A verbatim transcript of the data below is required, images omitted.

SOURCE DATA >>
* * * * * * * * *
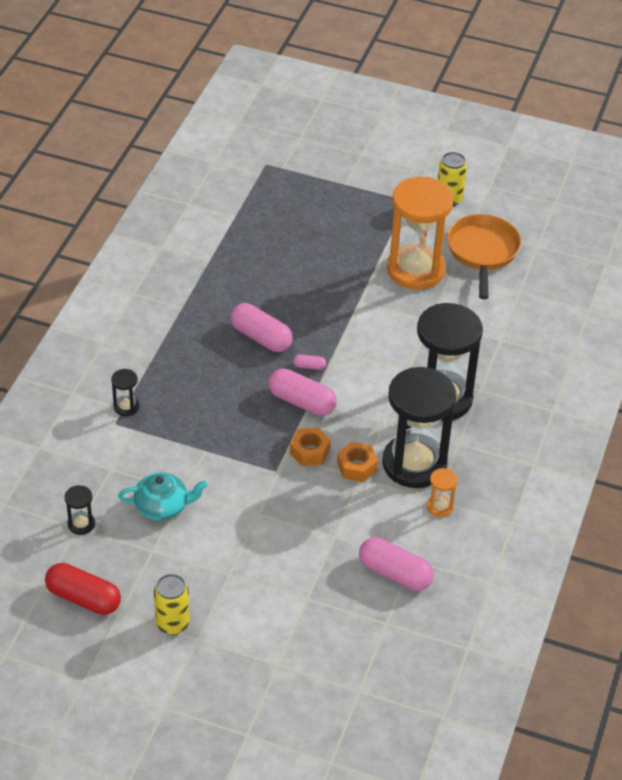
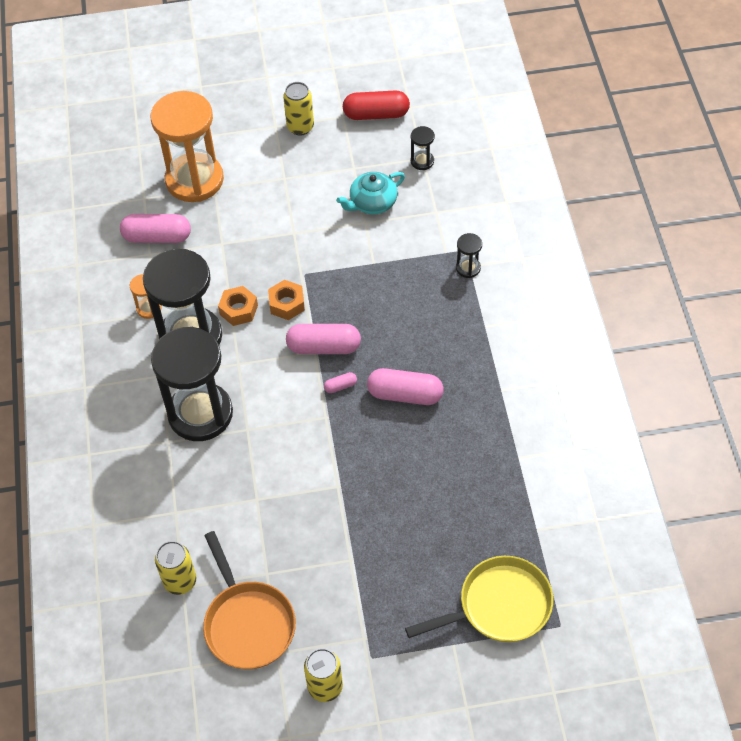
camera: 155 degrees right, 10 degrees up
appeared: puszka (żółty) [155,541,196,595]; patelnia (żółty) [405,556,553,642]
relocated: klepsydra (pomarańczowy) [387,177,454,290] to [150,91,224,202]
* * * * * * * * *
TASK OUTPUT >>
camera: 155 degrees right, 10 degrees up
appeared: puszka (żółty) [155,541,196,595]; patelnia (żółty) [405,556,553,642]
relocated: klepsydra (pomarańczowy) [387,177,454,290] to [150,91,224,202]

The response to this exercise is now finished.